Work item: The reply should contain every entry below exactly as written, with no images.

Raw data:
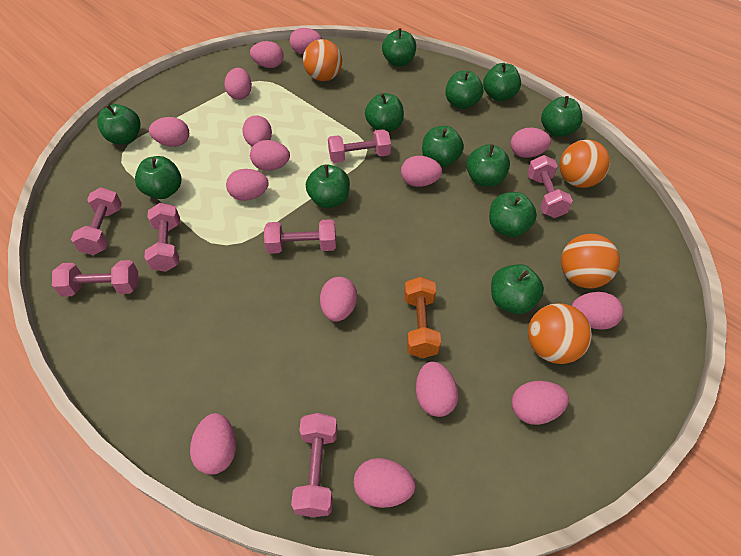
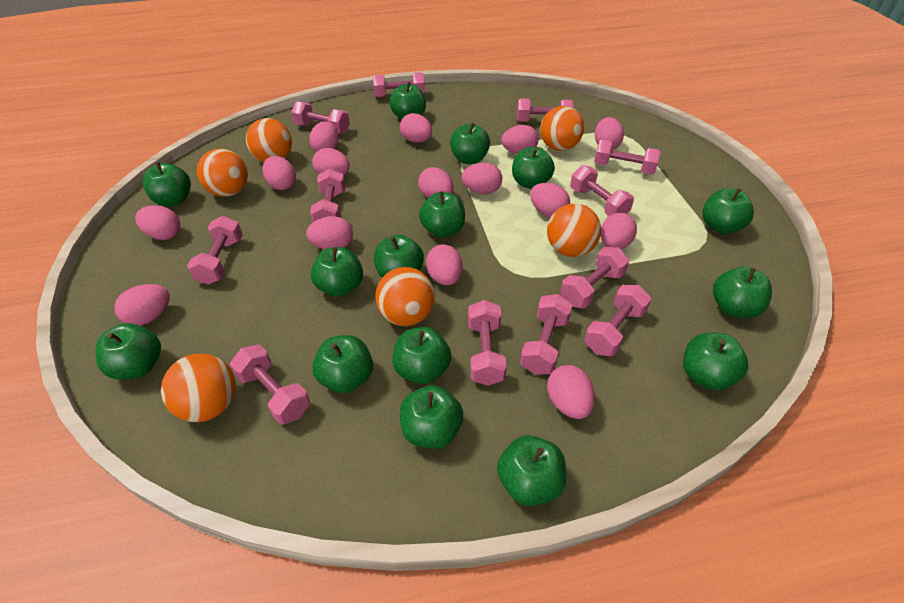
green apple: 12 -> 15
orange ball: 4 -> 6
orange dumbbell: 1 -> 0
pink dumbbell: 7 -> 12

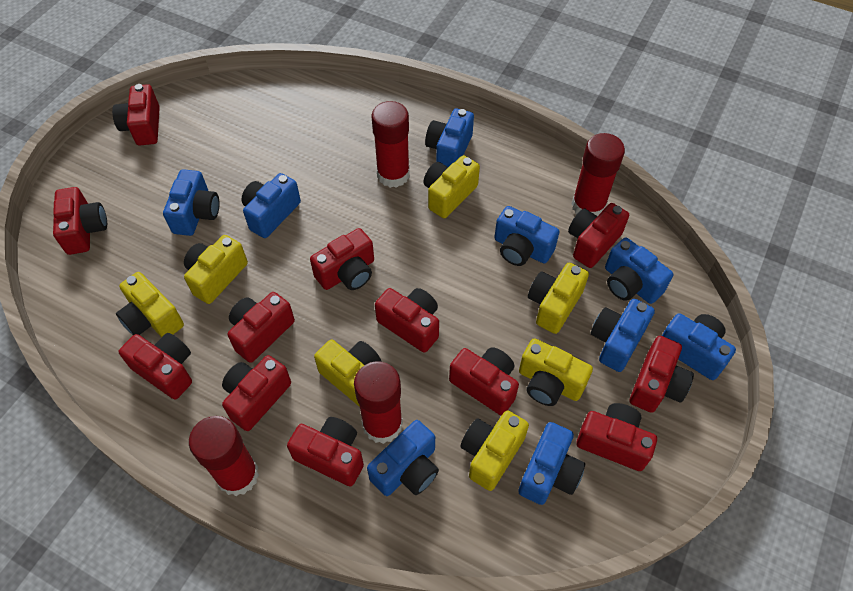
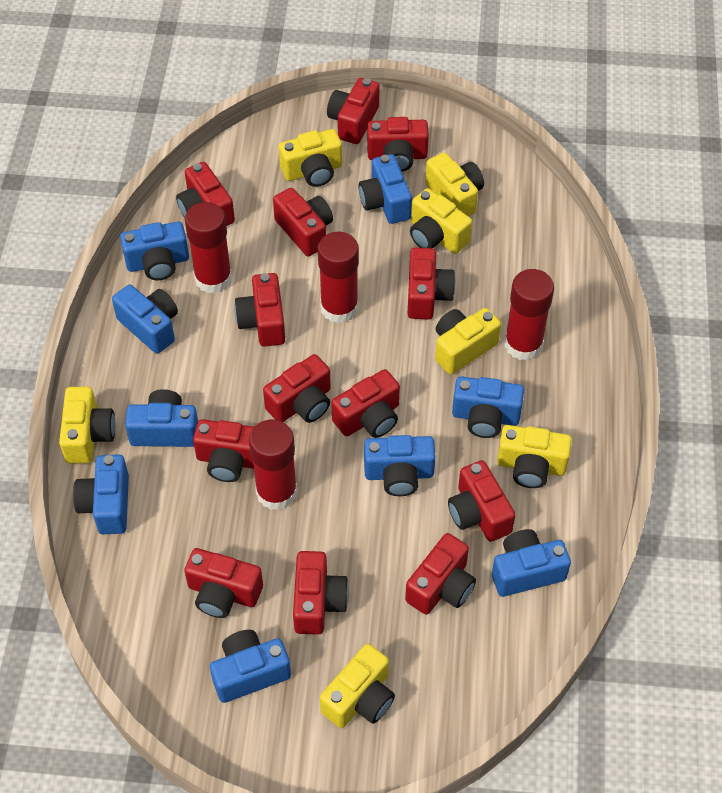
red camera: 12 -> 13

Solution for this exercise:
green apple: 12 -> 15
orange ball: 4 -> 6
orange dumbbell: 1 -> 0
pink dumbbell: 7 -> 12

red camera: 12 -> 13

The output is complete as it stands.